━━━━━ Provided material

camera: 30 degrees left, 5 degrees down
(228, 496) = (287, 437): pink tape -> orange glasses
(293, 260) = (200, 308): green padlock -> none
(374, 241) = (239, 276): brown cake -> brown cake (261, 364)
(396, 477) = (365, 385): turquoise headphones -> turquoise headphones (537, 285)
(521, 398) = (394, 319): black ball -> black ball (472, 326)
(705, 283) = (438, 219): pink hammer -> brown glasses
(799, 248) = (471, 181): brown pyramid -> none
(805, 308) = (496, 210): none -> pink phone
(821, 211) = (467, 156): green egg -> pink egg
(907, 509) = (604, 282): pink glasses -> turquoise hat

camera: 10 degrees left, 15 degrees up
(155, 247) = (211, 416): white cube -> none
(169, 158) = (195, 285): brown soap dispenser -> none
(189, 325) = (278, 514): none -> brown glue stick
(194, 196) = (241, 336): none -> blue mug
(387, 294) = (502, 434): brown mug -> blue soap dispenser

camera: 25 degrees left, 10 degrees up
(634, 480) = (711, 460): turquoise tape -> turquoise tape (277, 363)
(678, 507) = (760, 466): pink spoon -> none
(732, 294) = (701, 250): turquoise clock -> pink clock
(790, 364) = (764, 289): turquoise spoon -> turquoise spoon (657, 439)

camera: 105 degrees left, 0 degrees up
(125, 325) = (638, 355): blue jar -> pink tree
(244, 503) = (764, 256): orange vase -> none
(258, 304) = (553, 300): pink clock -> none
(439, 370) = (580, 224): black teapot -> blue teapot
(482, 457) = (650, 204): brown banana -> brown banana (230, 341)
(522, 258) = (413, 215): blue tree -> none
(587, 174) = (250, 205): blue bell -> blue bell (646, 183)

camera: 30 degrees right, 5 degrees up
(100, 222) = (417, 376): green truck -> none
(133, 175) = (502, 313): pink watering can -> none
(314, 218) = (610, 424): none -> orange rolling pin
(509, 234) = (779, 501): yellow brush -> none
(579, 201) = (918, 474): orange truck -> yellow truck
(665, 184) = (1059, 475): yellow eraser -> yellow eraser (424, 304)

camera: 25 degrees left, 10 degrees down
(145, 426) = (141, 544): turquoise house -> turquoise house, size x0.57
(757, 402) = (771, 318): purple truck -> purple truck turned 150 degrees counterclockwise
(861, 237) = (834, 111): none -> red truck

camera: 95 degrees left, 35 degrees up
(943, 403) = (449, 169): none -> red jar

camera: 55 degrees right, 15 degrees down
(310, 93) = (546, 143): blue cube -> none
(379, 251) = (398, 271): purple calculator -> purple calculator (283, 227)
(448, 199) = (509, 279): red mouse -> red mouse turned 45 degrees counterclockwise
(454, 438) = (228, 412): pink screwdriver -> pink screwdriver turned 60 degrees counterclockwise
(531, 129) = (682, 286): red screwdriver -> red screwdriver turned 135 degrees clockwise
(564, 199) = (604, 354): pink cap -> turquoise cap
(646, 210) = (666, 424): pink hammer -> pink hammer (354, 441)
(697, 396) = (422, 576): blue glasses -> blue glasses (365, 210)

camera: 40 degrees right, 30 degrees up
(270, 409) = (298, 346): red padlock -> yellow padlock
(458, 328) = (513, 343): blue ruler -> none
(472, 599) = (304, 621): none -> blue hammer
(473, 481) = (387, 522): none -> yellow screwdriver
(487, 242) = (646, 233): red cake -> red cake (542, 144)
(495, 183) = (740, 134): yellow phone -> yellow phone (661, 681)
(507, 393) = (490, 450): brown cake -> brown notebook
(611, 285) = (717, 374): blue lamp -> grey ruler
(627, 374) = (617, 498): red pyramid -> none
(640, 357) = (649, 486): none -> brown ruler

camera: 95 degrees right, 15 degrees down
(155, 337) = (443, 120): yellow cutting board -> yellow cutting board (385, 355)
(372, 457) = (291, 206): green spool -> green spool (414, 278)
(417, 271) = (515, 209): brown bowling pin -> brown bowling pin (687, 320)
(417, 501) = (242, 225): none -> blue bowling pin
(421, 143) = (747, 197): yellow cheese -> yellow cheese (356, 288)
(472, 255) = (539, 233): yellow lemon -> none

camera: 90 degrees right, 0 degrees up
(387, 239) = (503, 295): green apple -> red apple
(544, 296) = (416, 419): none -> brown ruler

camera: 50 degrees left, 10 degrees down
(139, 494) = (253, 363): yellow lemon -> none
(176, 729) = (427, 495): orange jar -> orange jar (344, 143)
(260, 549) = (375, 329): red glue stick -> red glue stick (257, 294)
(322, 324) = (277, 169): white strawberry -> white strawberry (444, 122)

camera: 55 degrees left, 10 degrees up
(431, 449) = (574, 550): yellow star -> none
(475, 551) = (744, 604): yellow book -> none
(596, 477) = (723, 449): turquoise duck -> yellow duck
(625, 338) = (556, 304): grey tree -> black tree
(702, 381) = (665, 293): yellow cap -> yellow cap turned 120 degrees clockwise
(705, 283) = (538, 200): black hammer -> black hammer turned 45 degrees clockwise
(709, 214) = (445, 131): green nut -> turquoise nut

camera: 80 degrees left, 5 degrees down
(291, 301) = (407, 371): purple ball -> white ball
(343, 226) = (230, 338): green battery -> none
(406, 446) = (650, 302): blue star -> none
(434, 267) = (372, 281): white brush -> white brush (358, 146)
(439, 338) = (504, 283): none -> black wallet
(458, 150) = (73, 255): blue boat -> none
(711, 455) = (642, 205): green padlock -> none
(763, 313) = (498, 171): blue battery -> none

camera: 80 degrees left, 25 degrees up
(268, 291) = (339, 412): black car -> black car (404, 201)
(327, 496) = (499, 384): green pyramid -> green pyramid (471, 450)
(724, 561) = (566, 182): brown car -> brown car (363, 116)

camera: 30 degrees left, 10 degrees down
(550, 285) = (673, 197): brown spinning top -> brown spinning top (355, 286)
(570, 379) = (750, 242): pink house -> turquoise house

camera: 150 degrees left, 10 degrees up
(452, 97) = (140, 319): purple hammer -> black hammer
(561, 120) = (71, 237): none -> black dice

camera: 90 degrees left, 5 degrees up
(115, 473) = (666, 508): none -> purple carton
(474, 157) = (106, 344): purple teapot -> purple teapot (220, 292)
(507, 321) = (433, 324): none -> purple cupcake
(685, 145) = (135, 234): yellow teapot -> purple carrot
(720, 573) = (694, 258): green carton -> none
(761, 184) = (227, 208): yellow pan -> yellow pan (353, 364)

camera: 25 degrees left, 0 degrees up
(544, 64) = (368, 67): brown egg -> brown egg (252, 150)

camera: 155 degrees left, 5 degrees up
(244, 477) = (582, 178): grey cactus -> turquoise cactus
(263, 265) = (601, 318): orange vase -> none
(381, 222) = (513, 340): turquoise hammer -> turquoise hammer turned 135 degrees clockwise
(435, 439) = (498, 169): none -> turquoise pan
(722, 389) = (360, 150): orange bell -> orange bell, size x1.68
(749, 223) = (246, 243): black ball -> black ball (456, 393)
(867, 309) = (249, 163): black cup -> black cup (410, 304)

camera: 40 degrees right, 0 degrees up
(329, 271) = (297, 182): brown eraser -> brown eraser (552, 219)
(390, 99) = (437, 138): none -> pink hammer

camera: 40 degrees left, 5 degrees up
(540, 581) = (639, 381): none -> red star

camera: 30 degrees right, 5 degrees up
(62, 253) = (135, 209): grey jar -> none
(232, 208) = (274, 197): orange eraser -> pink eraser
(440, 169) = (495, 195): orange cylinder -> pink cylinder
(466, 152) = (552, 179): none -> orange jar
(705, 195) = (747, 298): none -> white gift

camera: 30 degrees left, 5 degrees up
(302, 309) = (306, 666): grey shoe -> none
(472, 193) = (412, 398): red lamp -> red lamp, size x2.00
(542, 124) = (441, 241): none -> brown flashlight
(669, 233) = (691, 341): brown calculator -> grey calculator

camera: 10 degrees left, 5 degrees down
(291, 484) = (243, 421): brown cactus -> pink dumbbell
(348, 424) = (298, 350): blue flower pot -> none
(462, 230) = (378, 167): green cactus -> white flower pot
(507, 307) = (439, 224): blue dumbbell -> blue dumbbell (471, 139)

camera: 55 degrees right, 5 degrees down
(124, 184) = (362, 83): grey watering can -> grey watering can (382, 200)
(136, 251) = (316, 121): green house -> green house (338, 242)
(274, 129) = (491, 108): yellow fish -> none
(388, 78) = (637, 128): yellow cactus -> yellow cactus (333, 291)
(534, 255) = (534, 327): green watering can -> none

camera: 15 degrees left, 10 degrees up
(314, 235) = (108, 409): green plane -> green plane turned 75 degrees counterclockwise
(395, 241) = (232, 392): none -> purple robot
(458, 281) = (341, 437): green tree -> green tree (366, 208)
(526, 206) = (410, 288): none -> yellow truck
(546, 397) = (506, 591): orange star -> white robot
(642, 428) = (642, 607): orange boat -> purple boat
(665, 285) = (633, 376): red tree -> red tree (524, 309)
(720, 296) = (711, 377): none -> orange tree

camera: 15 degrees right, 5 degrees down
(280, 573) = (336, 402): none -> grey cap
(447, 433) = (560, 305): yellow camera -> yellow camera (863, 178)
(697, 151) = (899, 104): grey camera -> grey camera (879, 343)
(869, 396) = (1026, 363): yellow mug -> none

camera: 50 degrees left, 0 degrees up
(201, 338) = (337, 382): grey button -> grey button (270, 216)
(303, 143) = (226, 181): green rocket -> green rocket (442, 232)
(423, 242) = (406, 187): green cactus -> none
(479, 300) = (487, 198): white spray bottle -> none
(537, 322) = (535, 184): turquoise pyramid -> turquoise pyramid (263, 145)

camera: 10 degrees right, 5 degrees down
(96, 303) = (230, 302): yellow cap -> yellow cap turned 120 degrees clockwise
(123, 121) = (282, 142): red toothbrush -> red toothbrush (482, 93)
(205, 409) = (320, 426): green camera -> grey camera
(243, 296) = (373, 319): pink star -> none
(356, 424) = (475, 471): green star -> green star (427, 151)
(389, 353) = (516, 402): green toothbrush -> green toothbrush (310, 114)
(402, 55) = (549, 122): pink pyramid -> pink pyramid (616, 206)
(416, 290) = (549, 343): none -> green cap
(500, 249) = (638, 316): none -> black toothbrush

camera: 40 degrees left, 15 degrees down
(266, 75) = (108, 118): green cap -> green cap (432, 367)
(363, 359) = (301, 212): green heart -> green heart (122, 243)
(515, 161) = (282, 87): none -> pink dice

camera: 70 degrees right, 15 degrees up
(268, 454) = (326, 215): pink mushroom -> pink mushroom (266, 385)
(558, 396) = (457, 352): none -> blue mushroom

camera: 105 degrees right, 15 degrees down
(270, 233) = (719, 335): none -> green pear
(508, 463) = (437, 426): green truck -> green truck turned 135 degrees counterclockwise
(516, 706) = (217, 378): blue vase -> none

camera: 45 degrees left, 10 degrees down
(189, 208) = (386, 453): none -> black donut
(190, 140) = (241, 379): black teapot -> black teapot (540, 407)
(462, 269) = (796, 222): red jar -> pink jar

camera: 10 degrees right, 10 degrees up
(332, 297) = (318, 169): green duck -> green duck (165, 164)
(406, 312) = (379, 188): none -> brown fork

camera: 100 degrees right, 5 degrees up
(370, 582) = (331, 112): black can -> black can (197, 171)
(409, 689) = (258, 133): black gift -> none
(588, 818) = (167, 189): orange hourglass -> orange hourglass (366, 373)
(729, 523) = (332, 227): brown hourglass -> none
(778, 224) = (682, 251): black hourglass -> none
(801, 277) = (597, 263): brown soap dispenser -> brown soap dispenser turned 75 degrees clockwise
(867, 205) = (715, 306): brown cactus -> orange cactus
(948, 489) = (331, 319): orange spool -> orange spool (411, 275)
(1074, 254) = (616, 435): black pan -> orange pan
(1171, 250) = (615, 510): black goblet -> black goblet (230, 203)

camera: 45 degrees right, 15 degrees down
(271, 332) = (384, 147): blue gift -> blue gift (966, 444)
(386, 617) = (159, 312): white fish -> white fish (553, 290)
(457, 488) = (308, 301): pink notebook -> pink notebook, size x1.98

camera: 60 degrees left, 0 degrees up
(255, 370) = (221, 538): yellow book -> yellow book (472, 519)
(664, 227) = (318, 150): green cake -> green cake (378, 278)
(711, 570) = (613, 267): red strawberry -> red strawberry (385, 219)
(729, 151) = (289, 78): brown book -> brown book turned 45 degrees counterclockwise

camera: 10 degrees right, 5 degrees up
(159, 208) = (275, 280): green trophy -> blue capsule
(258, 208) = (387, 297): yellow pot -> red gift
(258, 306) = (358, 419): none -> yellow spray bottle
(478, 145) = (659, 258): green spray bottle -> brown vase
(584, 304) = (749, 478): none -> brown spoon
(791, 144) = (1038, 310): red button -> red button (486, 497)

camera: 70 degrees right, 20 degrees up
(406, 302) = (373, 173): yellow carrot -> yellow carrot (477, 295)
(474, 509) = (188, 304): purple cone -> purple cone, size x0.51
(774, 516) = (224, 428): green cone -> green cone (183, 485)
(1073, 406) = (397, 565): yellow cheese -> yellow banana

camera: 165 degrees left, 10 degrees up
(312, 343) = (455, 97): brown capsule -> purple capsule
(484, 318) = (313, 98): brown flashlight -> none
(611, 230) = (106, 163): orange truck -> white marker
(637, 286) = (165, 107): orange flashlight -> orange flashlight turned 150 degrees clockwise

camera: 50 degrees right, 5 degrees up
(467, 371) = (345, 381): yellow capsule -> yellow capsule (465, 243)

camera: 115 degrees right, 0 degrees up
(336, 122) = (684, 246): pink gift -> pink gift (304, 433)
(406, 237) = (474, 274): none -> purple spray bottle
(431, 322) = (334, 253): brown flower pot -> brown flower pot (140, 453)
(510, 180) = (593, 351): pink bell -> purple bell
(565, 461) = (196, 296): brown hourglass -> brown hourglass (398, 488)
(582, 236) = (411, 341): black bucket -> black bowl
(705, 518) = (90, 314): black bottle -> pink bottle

━━━━━━━━━━

**Problem requirements:** Report the number of lines above containing the string "ruler" as your sole answer.

**Reply:** 4